When you reach the line that contains "blue 1x1 plate" in the data below, start reproducing lines exactly, and stop after the line that contains "none -> grey 1x1 brick [403,424,467,508]".

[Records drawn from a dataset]
********

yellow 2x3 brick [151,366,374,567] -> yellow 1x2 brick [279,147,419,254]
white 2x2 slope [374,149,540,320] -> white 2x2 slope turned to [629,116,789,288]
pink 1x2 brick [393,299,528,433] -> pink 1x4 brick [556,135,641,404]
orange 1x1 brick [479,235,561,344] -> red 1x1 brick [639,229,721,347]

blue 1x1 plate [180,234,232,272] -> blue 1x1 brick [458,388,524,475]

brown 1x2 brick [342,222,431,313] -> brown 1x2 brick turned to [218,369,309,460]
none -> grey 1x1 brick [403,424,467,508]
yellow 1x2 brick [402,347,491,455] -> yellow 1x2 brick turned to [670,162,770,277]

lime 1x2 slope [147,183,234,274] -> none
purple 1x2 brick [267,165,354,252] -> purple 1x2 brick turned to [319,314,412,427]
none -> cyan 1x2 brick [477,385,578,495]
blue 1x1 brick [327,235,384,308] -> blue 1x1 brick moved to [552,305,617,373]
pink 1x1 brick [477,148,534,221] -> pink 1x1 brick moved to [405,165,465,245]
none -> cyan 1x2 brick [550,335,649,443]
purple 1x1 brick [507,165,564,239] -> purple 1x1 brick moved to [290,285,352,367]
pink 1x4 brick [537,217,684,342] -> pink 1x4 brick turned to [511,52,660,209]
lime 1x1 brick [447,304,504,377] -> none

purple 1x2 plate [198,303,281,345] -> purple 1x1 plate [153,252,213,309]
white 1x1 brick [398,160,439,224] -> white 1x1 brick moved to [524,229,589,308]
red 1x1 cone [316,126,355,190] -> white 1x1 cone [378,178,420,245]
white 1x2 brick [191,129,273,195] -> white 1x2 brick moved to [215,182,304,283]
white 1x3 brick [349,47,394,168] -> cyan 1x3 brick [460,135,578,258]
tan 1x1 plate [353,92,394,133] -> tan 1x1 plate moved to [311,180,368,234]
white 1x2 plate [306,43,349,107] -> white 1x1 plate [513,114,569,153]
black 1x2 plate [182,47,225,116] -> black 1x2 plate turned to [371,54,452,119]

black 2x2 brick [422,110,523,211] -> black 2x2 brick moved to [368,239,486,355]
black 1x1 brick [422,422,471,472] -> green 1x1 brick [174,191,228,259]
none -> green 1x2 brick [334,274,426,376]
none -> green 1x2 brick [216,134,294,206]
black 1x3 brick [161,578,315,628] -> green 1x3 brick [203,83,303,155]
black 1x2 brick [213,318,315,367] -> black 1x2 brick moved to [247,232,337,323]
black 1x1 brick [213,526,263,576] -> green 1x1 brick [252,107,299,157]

********

- PROBLEM SOLUTION -
blue 1x1 plate [180,234,232,272] -> blue 1x1 brick [458,388,524,475]

brown 1x2 brick [342,222,431,313] -> brown 1x2 brick turned to [218,369,309,460]
none -> grey 1x1 brick [403,424,467,508]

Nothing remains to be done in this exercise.